▸ Task directions: Please copy, exactly as written, the span from the first line below to the line that contains "U16: XNOR 74HC266", including both, and skip the pictures.

····················

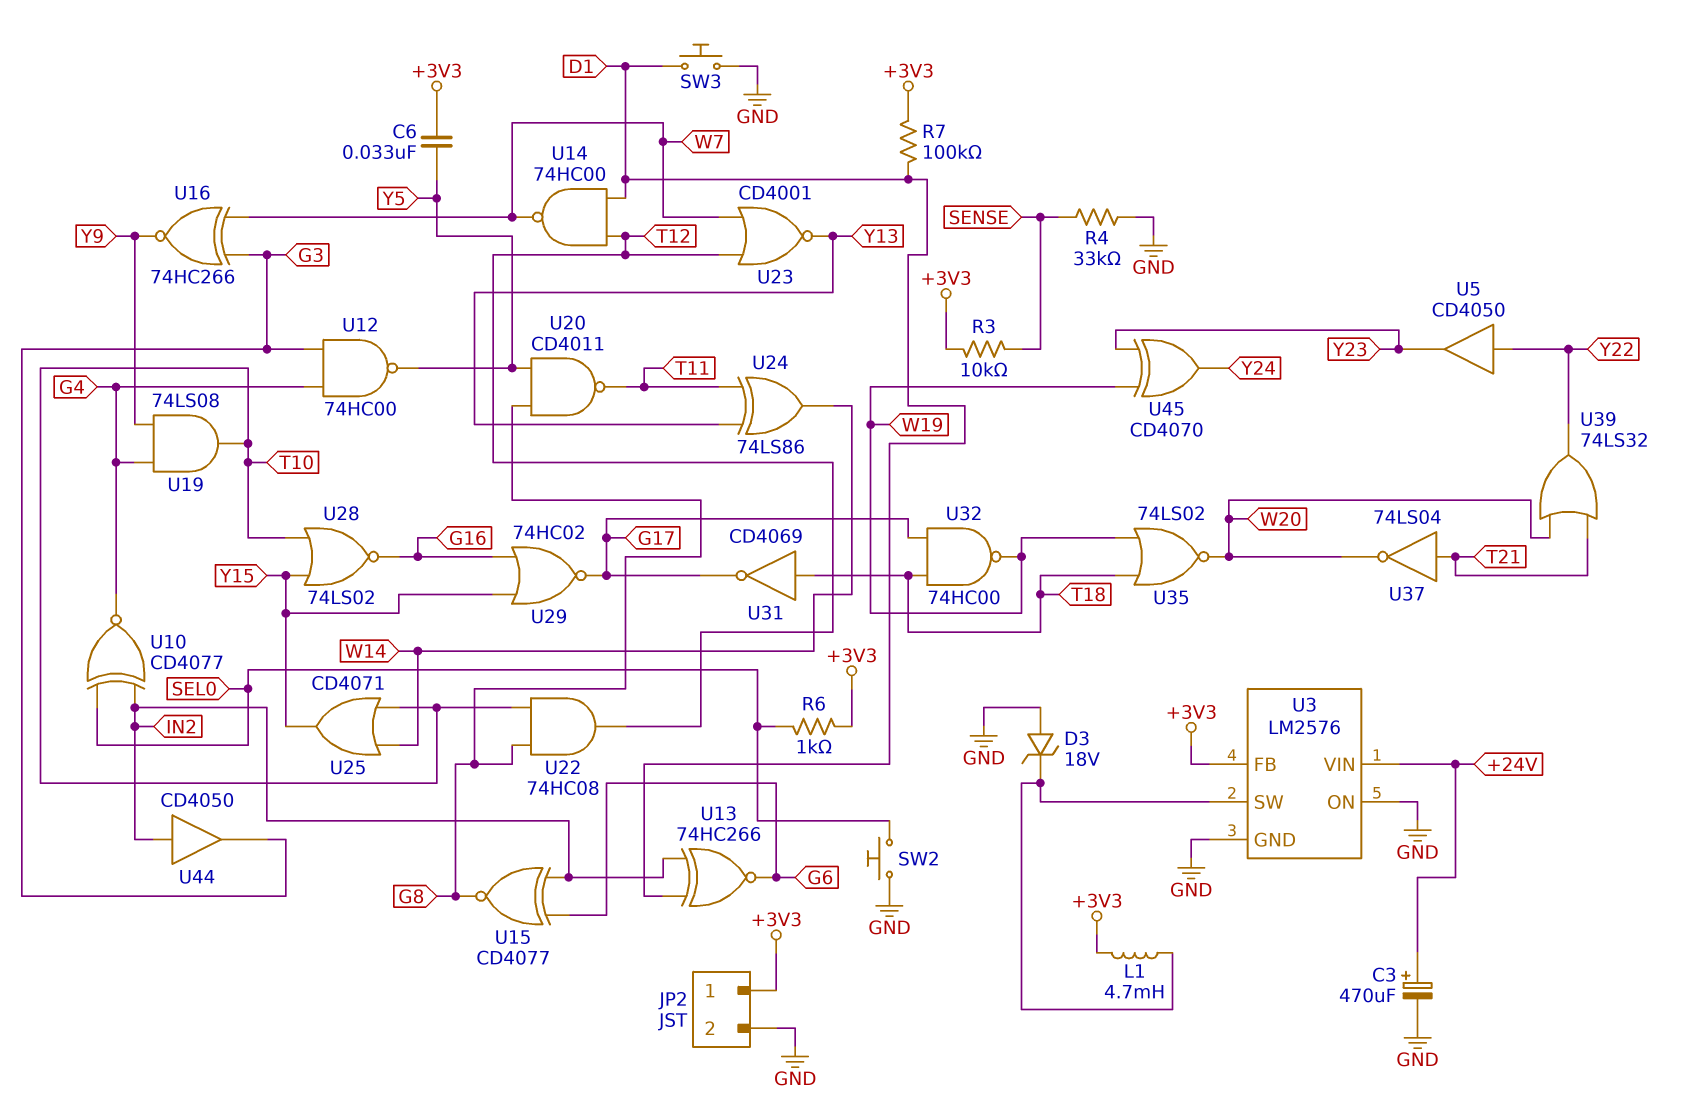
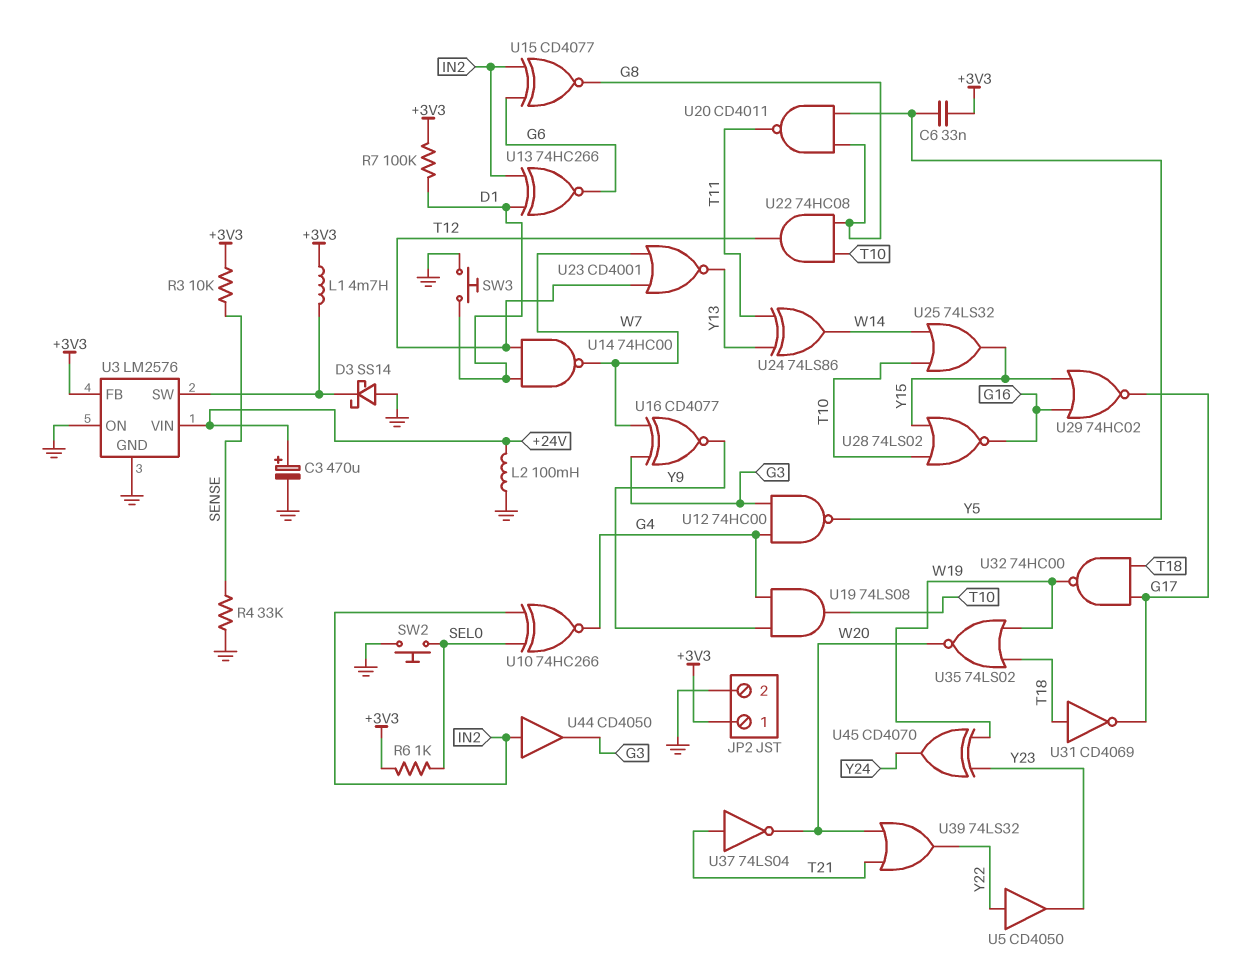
D3: zener 18V (A GND, K U3/SW) -> schottky SS14 (A GND, K U3/SW)
L2: none -> 100mH (+24V, GND)
U10: XNOR CD4077 (in IN2, in SEL0, out G4) -> XNOR 74HC266 (in IN2, in SEL0, out G4)
U16: XNOR 74HC266 (in G3, in W7, out Y9) -> XNOR CD4077 (in G3, in W7, out Y9)
U25: OR CD4071 (in T10, in W14, out Y15) -> OR 74LS32 (in T10, in W14, out Y15)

····················

▸ Output for this exercise:
D3: zener 18V (A GND, K U3/SW) -> schottky SS14 (A GND, K U3/SW)
L2: none -> 100mH (+24V, GND)
U10: XNOR CD4077 (in IN2, in SEL0, out G4) -> XNOR 74HC266 (in IN2, in SEL0, out G4)
U16: XNOR 74HC266 (in G3, in W7, out Y9) -> XNOR CD4077 (in G3, in W7, out Y9)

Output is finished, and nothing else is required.